**What is required**
Your answer should consist only of the lines from the line containing "(776, 187) = (747, 160): white" through the last line below, each repeated exactly.

**Input data**
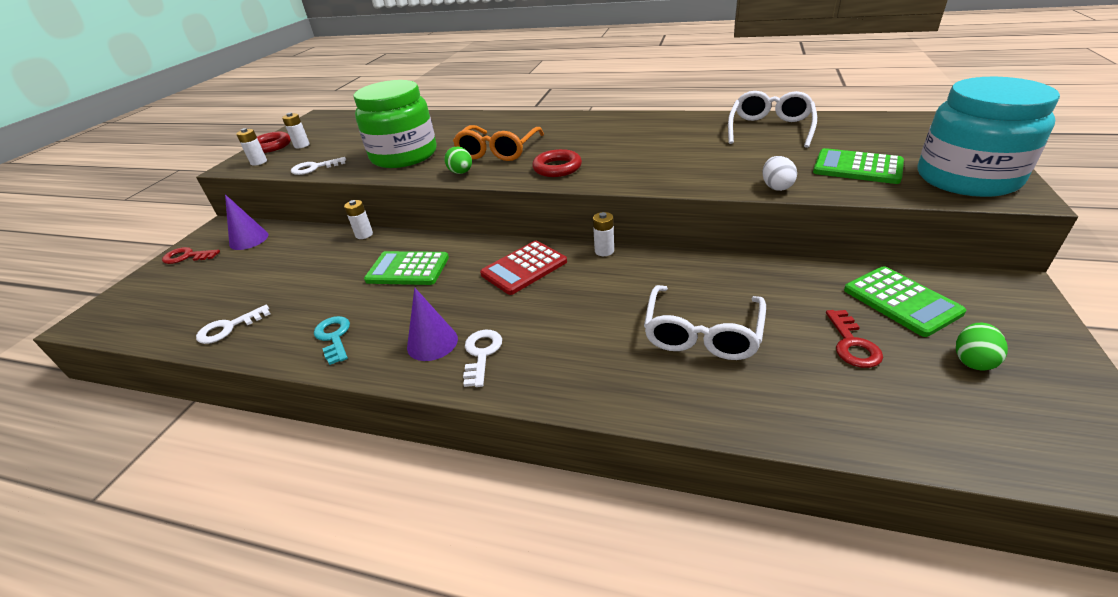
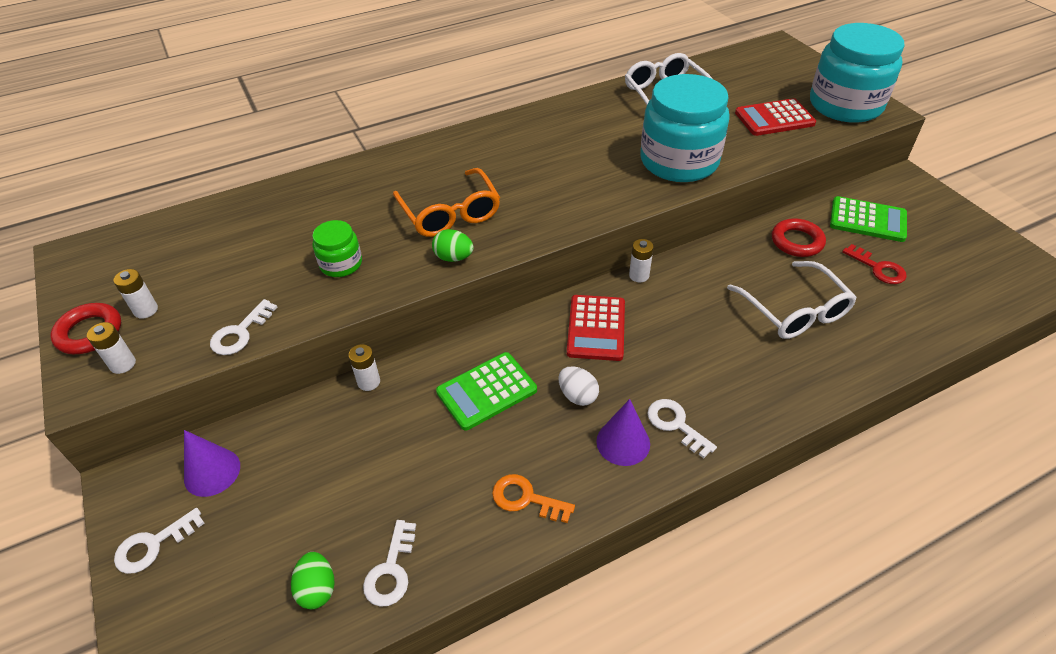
camera: 45 degrees left, 10 degrees up
(187, 256) = (153, 545): red key -> white key
(334, 337) = (526, 499): turquoise key -> orange key
(404, 155) = (341, 264): green jar -> green jar, size x0.48
(557, 168) = (546, 210): red ring -> red ring (797, 241)
(708, 170) = (679, 161): none -> turquoise jar
(776, 187) = (747, 160): white egg -> white egg (577, 395)
(857, 167) = (774, 118): green calculator -> red calculator
(972, 360) = (938, 245): green egg -> green egg (317, 589)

**Response below**
(776, 187) = (747, 160): white egg -> white egg (577, 395)
(857, 167) = (774, 118): green calculator -> red calculator
(972, 360) = (938, 245): green egg -> green egg (317, 589)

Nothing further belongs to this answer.